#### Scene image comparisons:

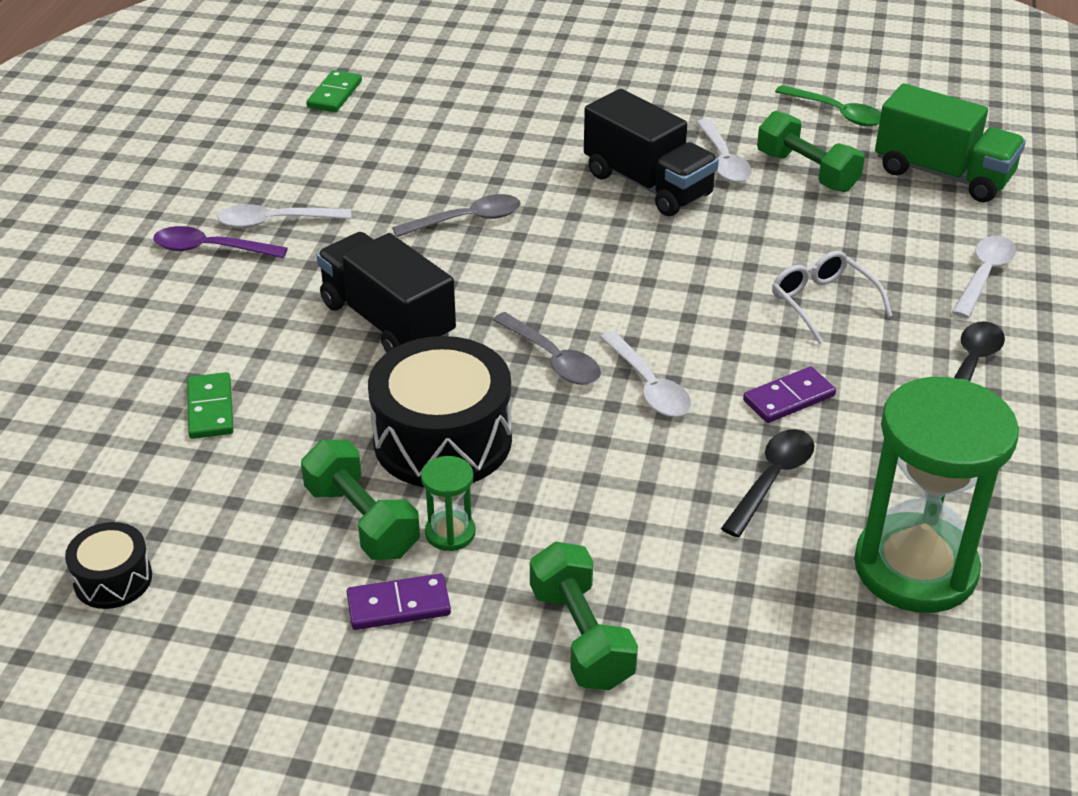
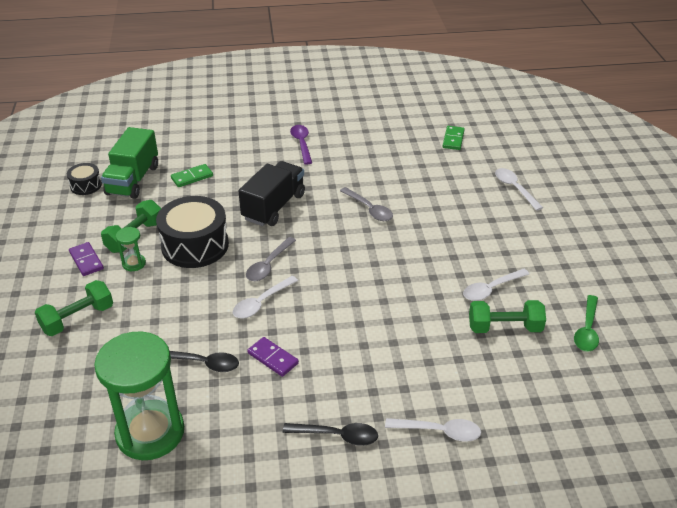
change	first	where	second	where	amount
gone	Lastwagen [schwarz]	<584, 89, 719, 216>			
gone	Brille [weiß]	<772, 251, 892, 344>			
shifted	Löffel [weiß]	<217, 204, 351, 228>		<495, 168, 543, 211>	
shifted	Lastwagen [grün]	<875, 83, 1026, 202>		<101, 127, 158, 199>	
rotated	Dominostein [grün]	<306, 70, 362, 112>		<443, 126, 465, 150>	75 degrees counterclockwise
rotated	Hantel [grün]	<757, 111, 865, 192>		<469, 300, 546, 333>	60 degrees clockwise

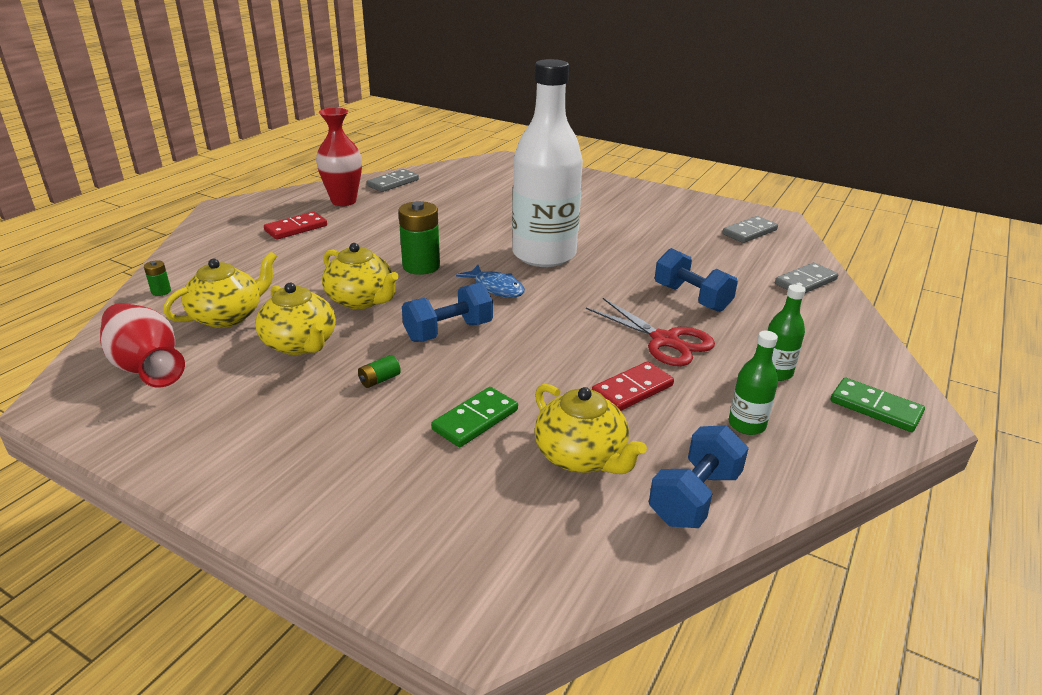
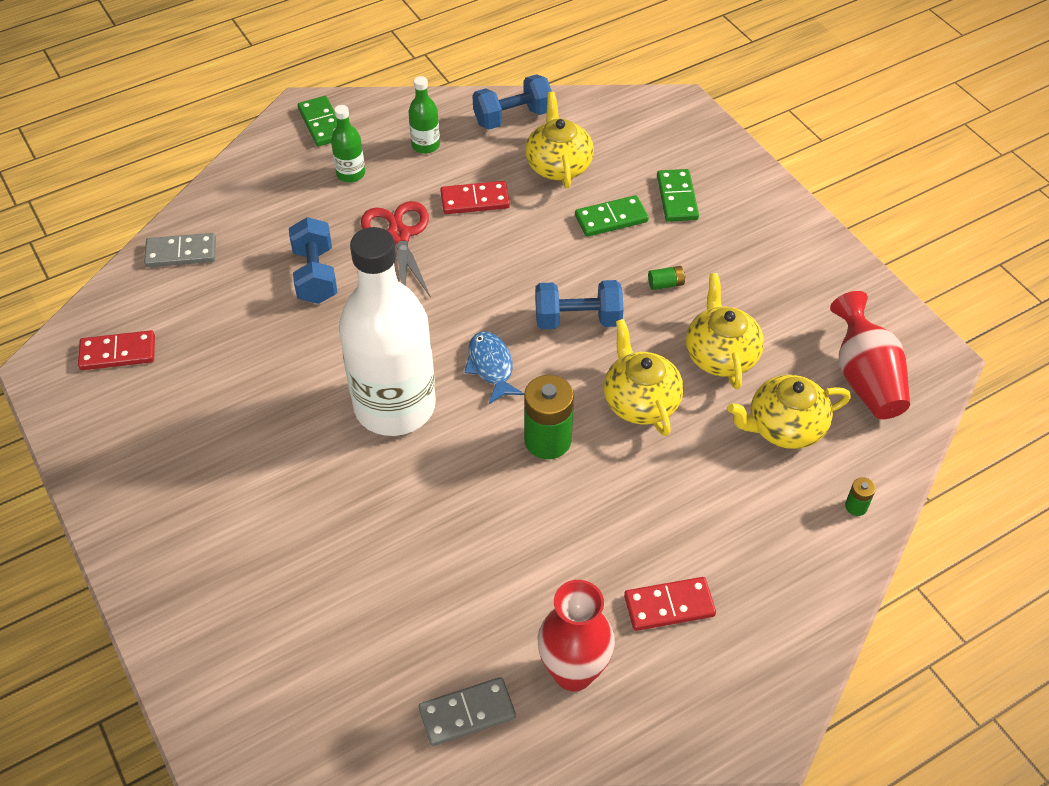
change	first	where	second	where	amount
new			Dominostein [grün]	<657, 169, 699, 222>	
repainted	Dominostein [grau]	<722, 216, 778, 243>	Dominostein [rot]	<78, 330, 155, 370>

...

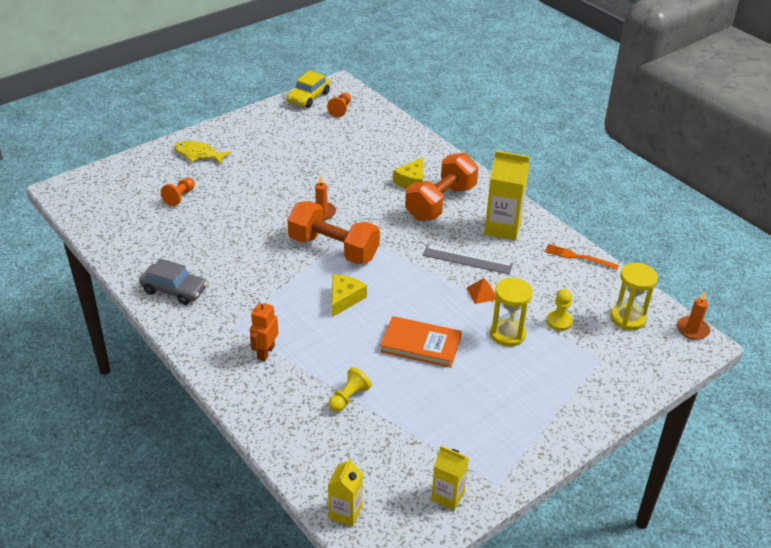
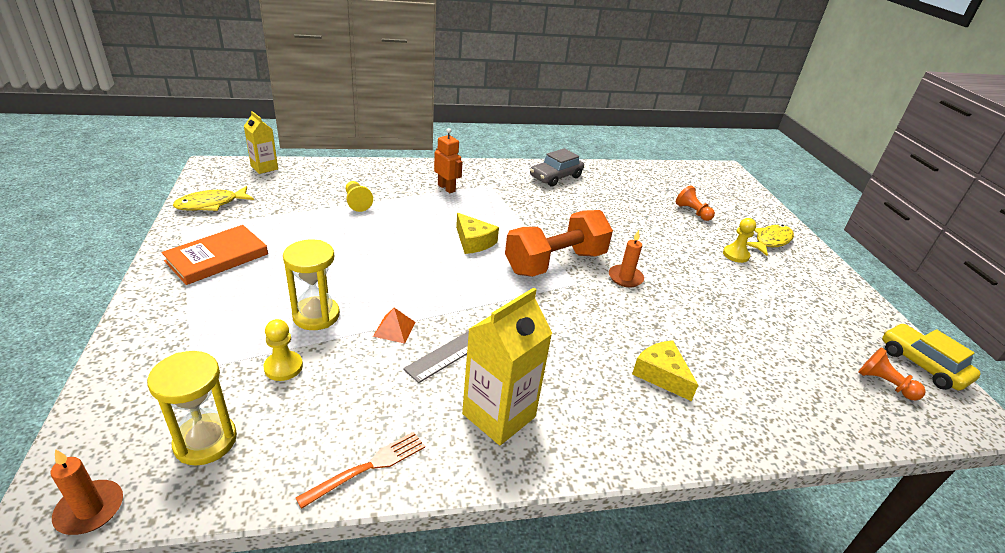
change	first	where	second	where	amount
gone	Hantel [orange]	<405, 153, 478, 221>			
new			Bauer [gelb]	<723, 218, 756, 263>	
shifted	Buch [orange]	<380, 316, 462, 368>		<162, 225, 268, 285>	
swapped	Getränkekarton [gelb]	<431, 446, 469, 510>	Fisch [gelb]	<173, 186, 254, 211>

#### BRIEF:
The word "weiß": say how many lines of the records hold it, and give nothing but the number.

#### RESPONSE:
2